Your goal: Look through the data below. Collect every line where the word "Cabin" occurs.

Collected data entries

──────

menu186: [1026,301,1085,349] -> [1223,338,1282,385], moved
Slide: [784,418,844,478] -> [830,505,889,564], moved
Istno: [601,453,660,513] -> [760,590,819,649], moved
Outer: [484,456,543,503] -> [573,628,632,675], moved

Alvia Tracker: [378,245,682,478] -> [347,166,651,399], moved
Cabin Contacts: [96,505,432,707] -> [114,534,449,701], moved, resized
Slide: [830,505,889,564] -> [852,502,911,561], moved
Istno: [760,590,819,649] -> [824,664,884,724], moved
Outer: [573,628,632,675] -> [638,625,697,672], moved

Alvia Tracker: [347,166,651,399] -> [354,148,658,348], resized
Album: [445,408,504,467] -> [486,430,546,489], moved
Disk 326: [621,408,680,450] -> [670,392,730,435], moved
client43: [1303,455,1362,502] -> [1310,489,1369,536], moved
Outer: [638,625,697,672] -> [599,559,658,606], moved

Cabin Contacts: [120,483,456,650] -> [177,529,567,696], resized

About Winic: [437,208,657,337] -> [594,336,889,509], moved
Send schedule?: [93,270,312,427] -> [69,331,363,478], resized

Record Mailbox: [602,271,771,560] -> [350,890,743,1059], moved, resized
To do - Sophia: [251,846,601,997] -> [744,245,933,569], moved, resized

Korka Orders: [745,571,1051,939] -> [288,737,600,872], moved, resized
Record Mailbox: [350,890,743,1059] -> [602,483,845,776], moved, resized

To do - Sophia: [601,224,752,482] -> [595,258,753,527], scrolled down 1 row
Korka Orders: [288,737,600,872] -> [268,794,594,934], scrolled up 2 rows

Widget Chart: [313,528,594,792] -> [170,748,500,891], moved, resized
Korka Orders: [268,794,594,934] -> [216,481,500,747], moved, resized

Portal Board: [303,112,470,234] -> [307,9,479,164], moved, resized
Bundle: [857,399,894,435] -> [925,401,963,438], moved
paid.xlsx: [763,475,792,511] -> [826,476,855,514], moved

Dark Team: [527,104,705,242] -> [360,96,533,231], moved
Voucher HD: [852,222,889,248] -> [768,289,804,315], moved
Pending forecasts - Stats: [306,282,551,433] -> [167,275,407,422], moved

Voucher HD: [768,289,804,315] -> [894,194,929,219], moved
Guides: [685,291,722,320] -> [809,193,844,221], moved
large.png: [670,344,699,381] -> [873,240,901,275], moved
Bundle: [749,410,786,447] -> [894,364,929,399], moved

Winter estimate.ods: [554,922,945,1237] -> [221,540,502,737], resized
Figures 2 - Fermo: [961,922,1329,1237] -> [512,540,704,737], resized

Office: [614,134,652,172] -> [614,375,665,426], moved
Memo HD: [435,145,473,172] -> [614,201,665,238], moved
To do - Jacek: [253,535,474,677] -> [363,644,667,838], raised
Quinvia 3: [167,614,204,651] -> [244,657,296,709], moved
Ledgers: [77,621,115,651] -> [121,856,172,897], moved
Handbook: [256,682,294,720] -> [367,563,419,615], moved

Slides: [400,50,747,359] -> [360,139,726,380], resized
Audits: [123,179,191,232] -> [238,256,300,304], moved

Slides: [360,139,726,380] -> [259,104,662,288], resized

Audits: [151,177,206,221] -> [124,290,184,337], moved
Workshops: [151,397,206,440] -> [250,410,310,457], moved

──────

Expected answer:
Cabin Contacts: [96,505,432,707] -> [114,534,449,701], moved, resized
Cabin Contacts: [120,483,456,650] -> [177,529,567,696], resized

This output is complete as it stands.